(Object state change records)
++++++++

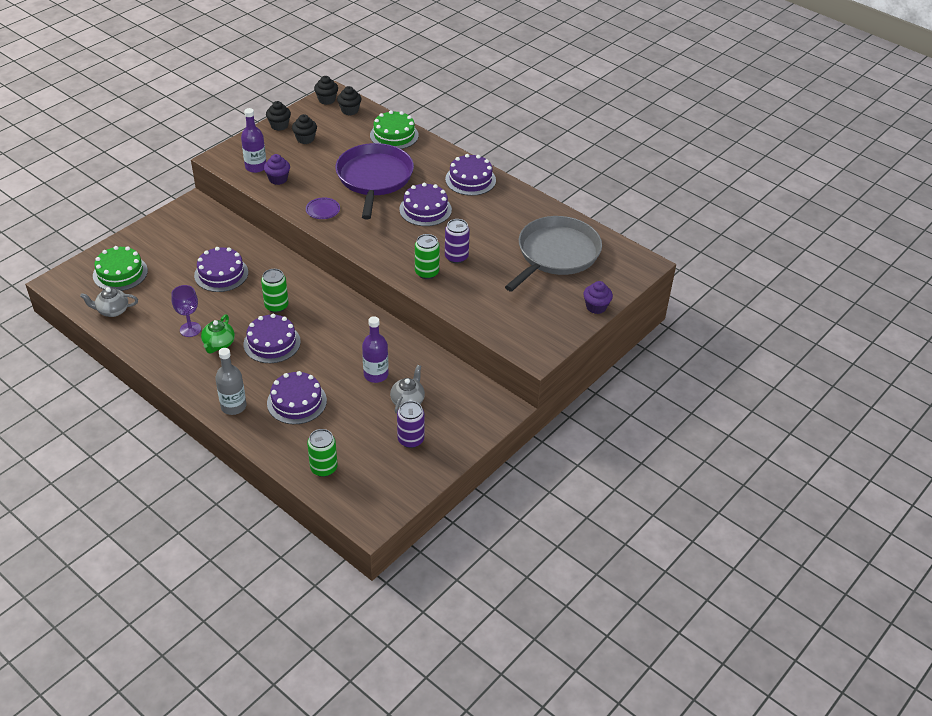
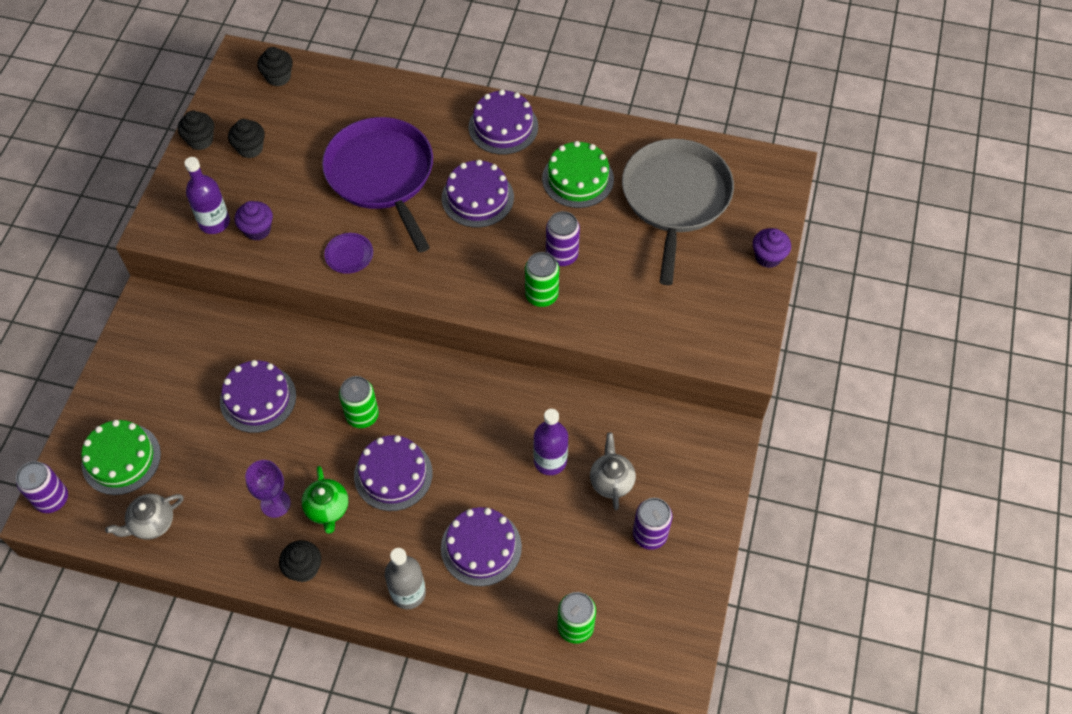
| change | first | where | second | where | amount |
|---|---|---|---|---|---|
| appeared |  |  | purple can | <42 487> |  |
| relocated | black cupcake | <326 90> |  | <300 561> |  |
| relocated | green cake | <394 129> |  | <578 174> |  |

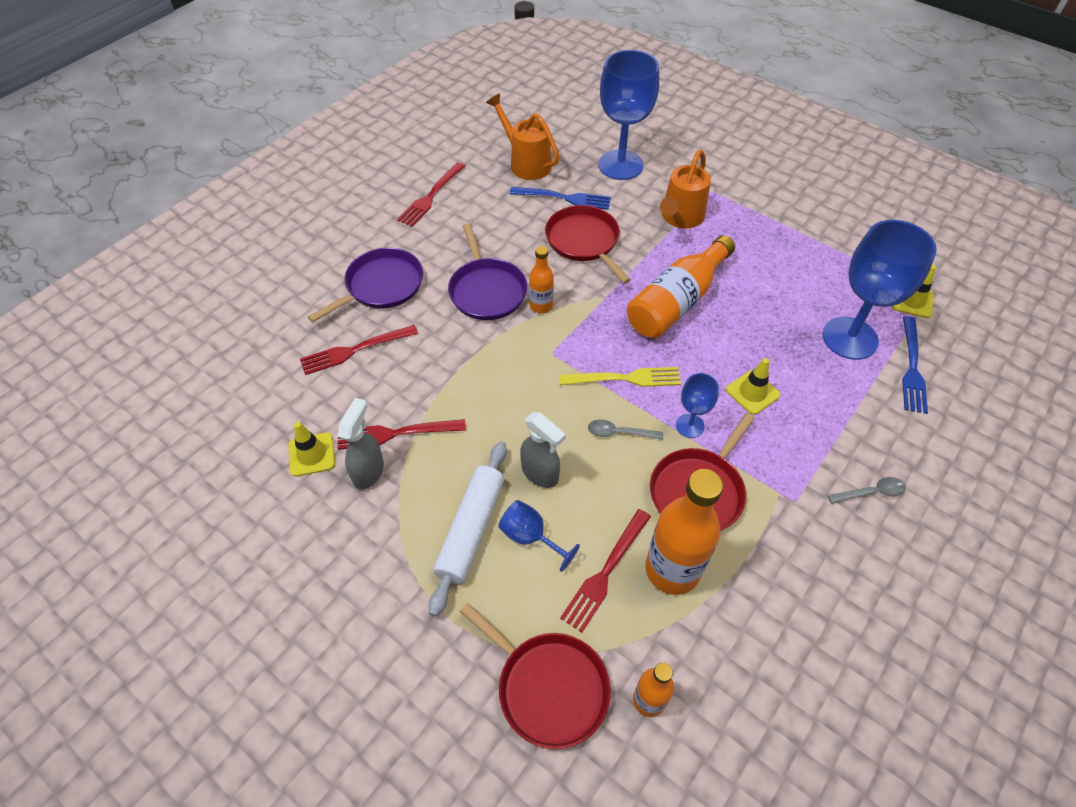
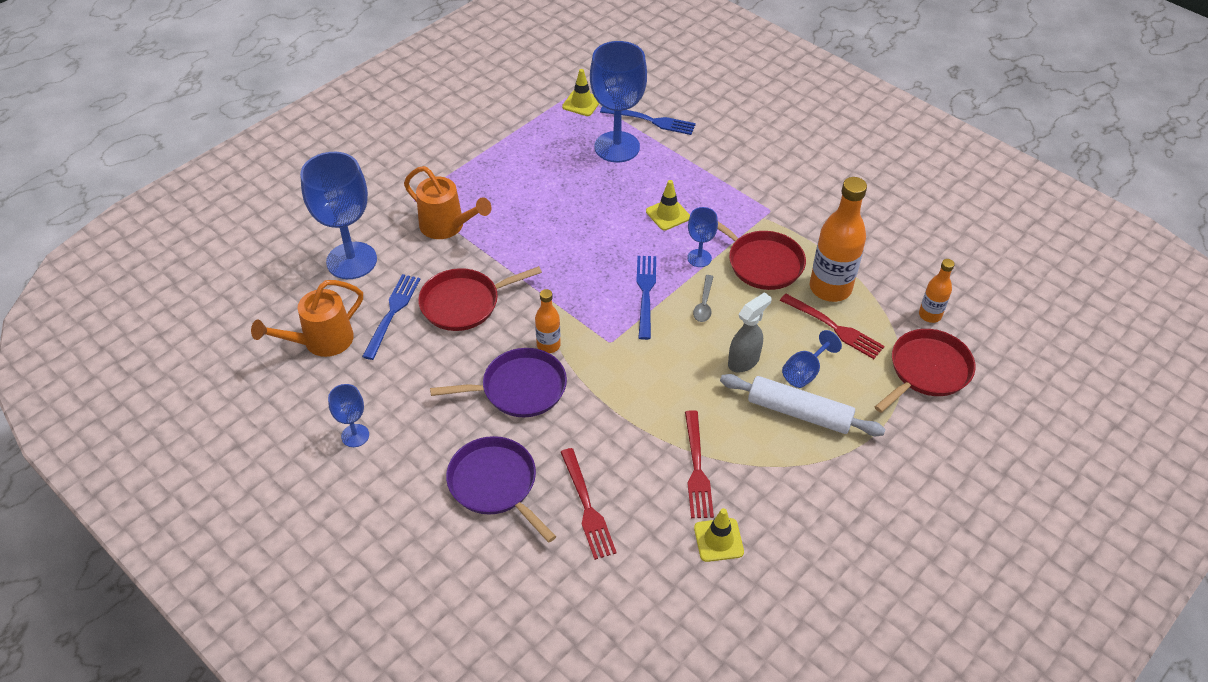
| change | first | where | second | where | amount |
|---|---|---|---|---|---|
| exchanged | red fork | <431 194> | blue goblet | <348 415> |  |
| colour | yellow fork | <620 377> | blue fork | <646 298> |  |
| missing | grey spray bottle | <360 444> |  |  |  |
| missing | orange bottle | <681 286> |  |  |  |
| missing | grey spoon | <867 490> |  |  |  |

++++++++

> [Work task]: Word for word and without any pictures, return all of the lines above.

> [Answer to this exercise]:
| change | first | where | second | where | amount |
|---|---|---|---|---|---|
| appeared |  |  | purple can | <42 487> |  |
| relocated | black cupcake | <326 90> |  | <300 561> |  |
| relocated | green cake | <394 129> |  | <578 174> |  |

| change | first | where | second | where | amount |
|---|---|---|---|---|---|
| exchanged | red fork | <431 194> | blue goblet | <348 415> |  |
| colour | yellow fork | <620 377> | blue fork | <646 298> |  |
| missing | grey spray bottle | <360 444> |  |  |  |
| missing | orange bottle | <681 286> |  |  |  |
| missing | grey spoon | <867 490> |  |  |  |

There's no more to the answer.